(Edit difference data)
****************************************
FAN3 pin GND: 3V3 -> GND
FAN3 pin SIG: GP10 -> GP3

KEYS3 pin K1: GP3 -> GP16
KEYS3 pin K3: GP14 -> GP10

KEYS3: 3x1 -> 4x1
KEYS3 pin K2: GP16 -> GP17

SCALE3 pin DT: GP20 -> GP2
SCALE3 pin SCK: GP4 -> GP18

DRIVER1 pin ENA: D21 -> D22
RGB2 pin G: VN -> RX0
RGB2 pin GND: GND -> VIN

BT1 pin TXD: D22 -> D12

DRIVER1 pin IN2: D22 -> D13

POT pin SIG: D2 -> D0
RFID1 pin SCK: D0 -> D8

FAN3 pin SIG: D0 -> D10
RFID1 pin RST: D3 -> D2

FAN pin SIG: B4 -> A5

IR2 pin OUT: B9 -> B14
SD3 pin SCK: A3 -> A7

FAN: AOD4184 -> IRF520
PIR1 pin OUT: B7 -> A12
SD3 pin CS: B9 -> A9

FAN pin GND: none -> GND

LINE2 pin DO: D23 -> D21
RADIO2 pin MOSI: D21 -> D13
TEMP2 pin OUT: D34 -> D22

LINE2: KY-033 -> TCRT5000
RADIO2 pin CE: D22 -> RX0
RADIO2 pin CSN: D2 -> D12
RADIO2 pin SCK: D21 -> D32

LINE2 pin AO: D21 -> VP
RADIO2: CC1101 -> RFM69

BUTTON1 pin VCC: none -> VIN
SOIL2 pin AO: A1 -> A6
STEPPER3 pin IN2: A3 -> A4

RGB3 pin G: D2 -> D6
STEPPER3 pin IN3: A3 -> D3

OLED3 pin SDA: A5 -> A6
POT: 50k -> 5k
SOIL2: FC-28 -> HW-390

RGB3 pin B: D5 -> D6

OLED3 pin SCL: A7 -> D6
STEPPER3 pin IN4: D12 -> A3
****************************************
WHAT THIS TASK INVOLVES => Reproduce all of the data. Leave every line unchanged.

OUTPUT OF THE EXERCISE =>
FAN3 pin GND: 3V3 -> GND
FAN3 pin SIG: GP10 -> GP3

KEYS3 pin K1: GP3 -> GP16
KEYS3 pin K3: GP14 -> GP10

KEYS3: 3x1 -> 4x1
KEYS3 pin K2: GP16 -> GP17

SCALE3 pin DT: GP20 -> GP2
SCALE3 pin SCK: GP4 -> GP18

DRIVER1 pin ENA: D21 -> D22
RGB2 pin G: VN -> RX0
RGB2 pin GND: GND -> VIN

BT1 pin TXD: D22 -> D12

DRIVER1 pin IN2: D22 -> D13

POT pin SIG: D2 -> D0
RFID1 pin SCK: D0 -> D8

FAN3 pin SIG: D0 -> D10
RFID1 pin RST: D3 -> D2

FAN pin SIG: B4 -> A5

IR2 pin OUT: B9 -> B14
SD3 pin SCK: A3 -> A7

FAN: AOD4184 -> IRF520
PIR1 pin OUT: B7 -> A12
SD3 pin CS: B9 -> A9

FAN pin GND: none -> GND

LINE2 pin DO: D23 -> D21
RADIO2 pin MOSI: D21 -> D13
TEMP2 pin OUT: D34 -> D22

LINE2: KY-033 -> TCRT5000
RADIO2 pin CE: D22 -> RX0
RADIO2 pin CSN: D2 -> D12
RADIO2 pin SCK: D21 -> D32

LINE2 pin AO: D21 -> VP
RADIO2: CC1101 -> RFM69

BUTTON1 pin VCC: none -> VIN
SOIL2 pin AO: A1 -> A6
STEPPER3 pin IN2: A3 -> A4

RGB3 pin G: D2 -> D6
STEPPER3 pin IN3: A3 -> D3

OLED3 pin SDA: A5 -> A6
POT: 50k -> 5k
SOIL2: FC-28 -> HW-390

RGB3 pin B: D5 -> D6

OLED3 pin SCL: A7 -> D6
STEPPER3 pin IN4: D12 -> A3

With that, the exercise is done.